[[ Recorded information open ]]

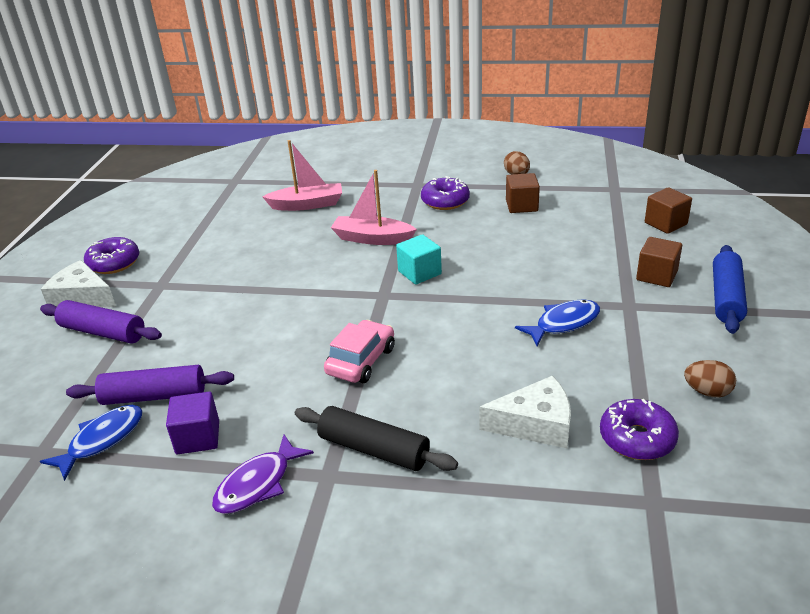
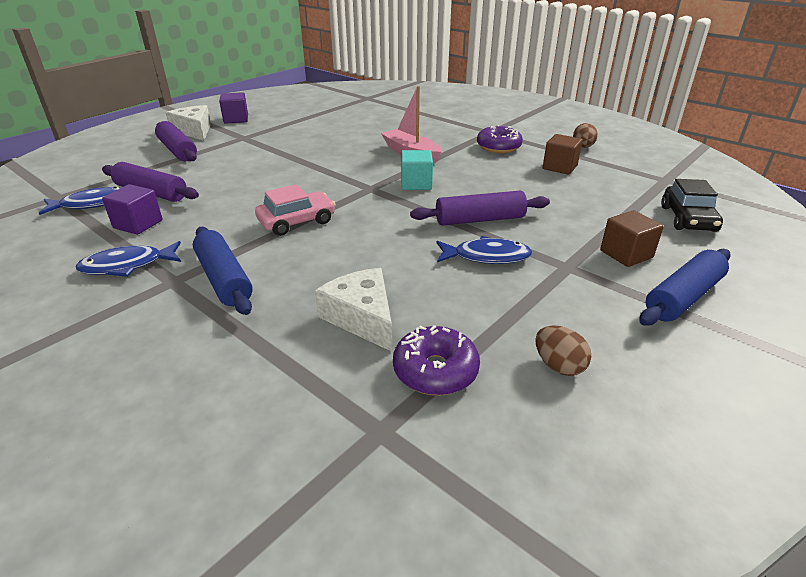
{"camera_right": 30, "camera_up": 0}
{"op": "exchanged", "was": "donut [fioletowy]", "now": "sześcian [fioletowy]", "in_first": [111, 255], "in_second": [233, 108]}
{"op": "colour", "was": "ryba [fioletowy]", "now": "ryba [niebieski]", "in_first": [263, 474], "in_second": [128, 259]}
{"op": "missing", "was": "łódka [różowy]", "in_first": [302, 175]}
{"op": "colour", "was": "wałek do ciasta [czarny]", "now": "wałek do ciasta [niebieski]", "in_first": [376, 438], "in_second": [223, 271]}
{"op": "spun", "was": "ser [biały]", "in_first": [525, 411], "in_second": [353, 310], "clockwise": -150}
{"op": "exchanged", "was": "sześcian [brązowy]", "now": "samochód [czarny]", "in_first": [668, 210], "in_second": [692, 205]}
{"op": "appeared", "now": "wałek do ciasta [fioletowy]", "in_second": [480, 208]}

[[ Recorded information closed ]]

Task instructions => Could you repeat all of the entries exactly, without any of the images?

Response below =>
{"camera_right": 30, "camera_up": 0}
{"op": "exchanged", "was": "donut [fioletowy]", "now": "sześcian [fioletowy]", "in_first": [111, 255], "in_second": [233, 108]}
{"op": "colour", "was": "ryba [fioletowy]", "now": "ryba [niebieski]", "in_first": [263, 474], "in_second": [128, 259]}
{"op": "missing", "was": "łódka [różowy]", "in_first": [302, 175]}
{"op": "colour", "was": "wałek do ciasta [czarny]", "now": "wałek do ciasta [niebieski]", "in_first": [376, 438], "in_second": [223, 271]}
{"op": "spun", "was": "ser [biały]", "in_first": [525, 411], "in_second": [353, 310], "clockwise": -150}
{"op": "exchanged", "was": "sześcian [brązowy]", "now": "samochód [czarny]", "in_first": [668, 210], "in_second": [692, 205]}
{"op": "appeared", "now": "wałek do ciasta [fioletowy]", "in_second": [480, 208]}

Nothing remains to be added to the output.